— Information supplied —
%%

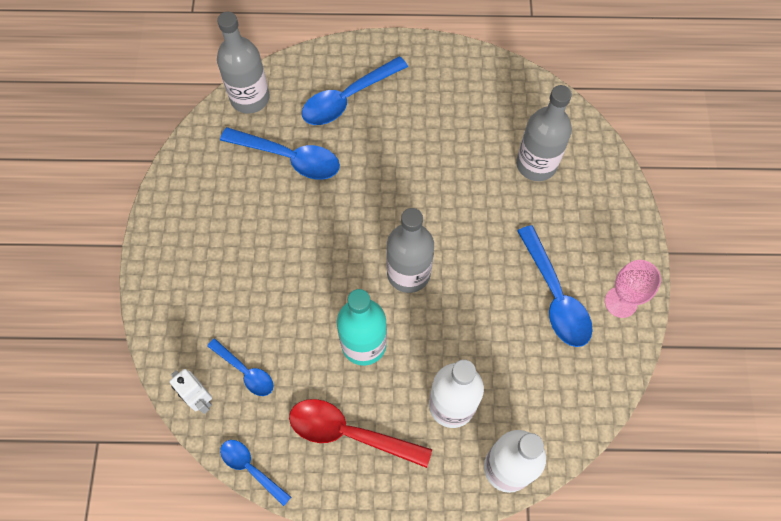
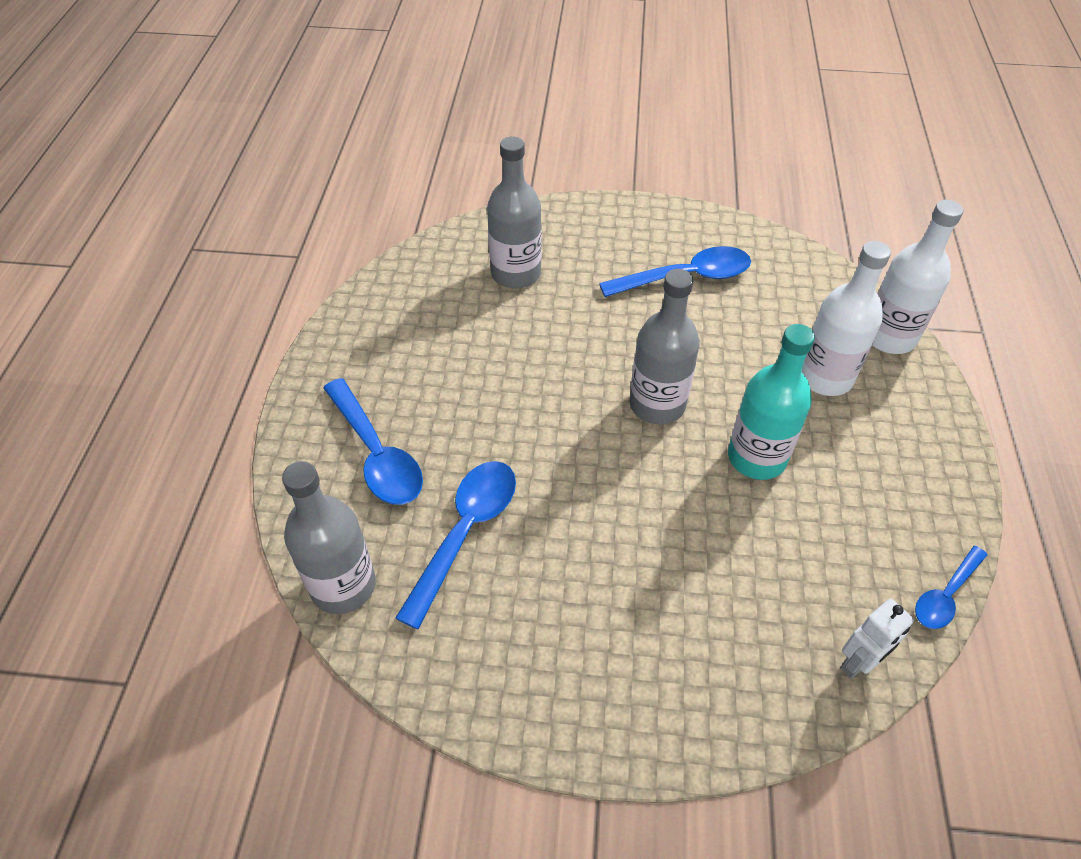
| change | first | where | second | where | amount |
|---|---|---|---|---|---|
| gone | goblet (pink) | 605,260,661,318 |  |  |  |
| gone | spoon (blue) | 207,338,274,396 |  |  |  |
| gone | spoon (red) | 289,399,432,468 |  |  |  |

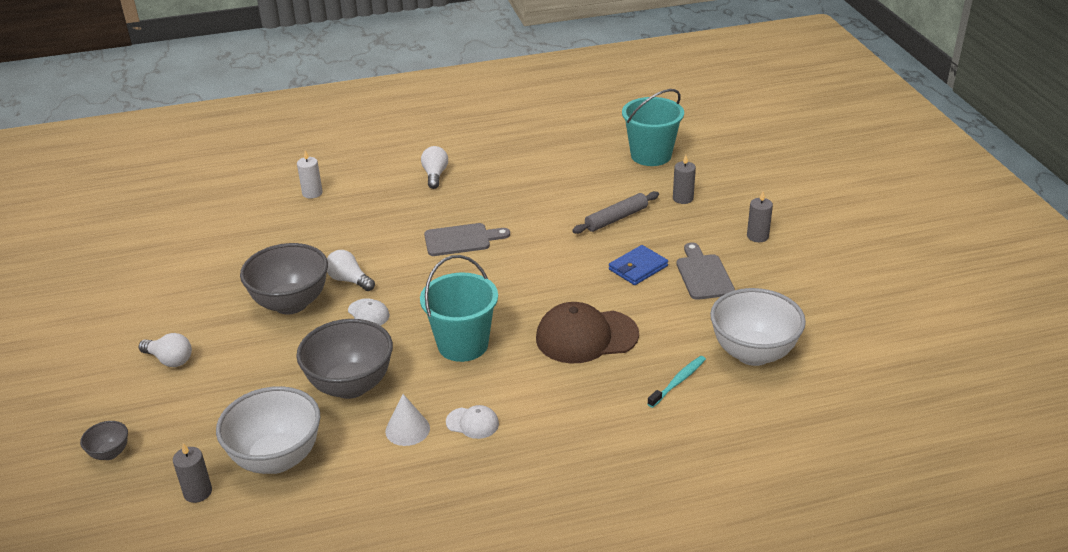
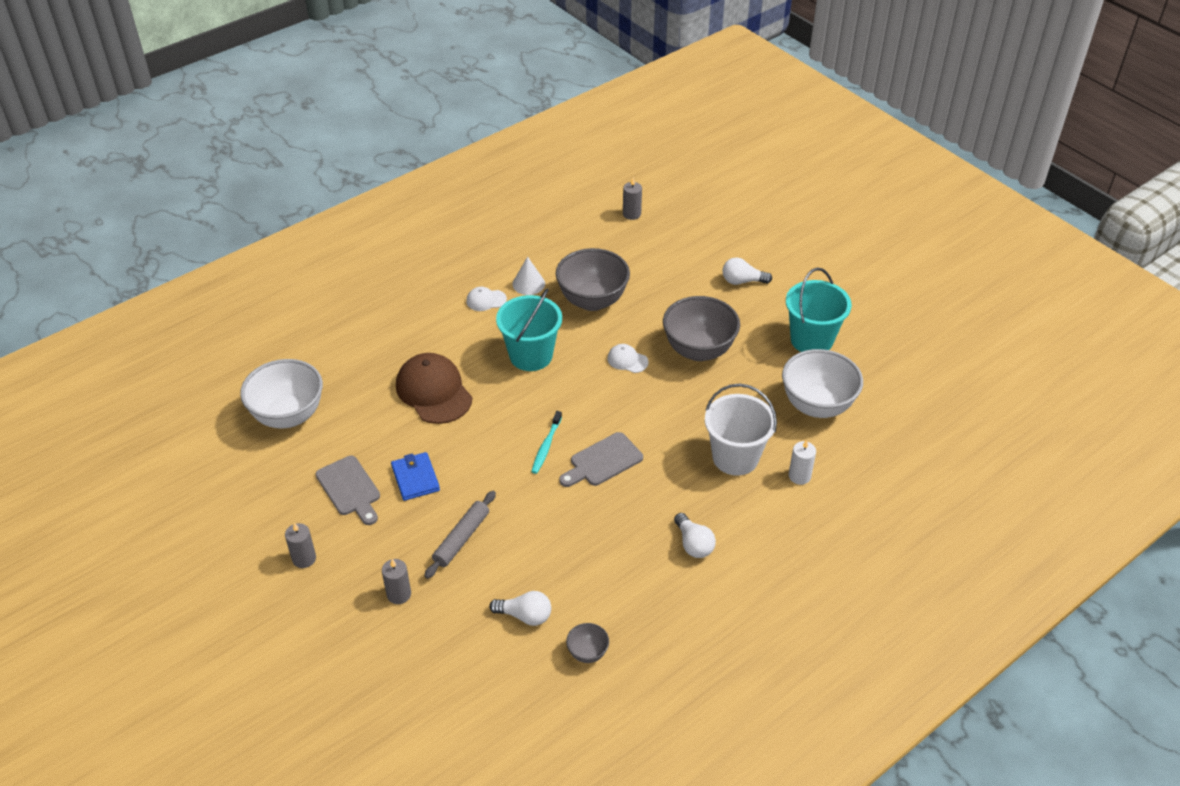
| change | first | where | second | where | amount |
|---|---|---|---|---|---|
| shifted | bucket (turquoise) | 622,89,684,166 |  | 786,268,852,352 |  |
| rotated | wallet (blue) | 609,245,668,285 |  | 391,452,440,501 | 45 degrees counterclockwise |
| shifted | light bulb (white) | 327,250,375,291 |  | 489,591,551,626 |  |
| rotated | cap (brown) | 536,302,639,363 |  | 396,353,473,424 | 90 degrees counterclockwise |
| shifted | toothbrush (turquoise) | 648,356,706,408 |  | 531,411,562,474 |  |
| shifted | bowl (white) | 216,386,321,474 |  | 782,349,863,418 |  |
| shifted | bowl (grey) | 80,421,128,460 |  | 566,623,609,663 |  |
| new |  |  | bucket (white) | 705,384,777,476 |  |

%%

— The problem —
With the pictures omitted, the records above are to be repeated exactly.

— Response to the task —
| change | first | where | second | where | amount |
|---|---|---|---|---|---|
| gone | goblet (pink) | 605,260,661,318 |  |  |  |
| gone | spoon (blue) | 207,338,274,396 |  |  |  |
| gone | spoon (red) | 289,399,432,468 |  |  |  |

| change | first | where | second | where | amount |
|---|---|---|---|---|---|
| shifted | bucket (turquoise) | 622,89,684,166 |  | 786,268,852,352 |  |
| rotated | wallet (blue) | 609,245,668,285 |  | 391,452,440,501 | 45 degrees counterclockwise |
| shifted | light bulb (white) | 327,250,375,291 |  | 489,591,551,626 |  |
| rotated | cap (brown) | 536,302,639,363 |  | 396,353,473,424 | 90 degrees counterclockwise |
| shifted | toothbrush (turquoise) | 648,356,706,408 |  | 531,411,562,474 |  |
| shifted | bowl (white) | 216,386,321,474 |  | 782,349,863,418 |  |
| shifted | bowl (grey) | 80,421,128,460 |  | 566,623,609,663 |  |
| new |  |  | bucket (white) | 705,384,777,476 |  |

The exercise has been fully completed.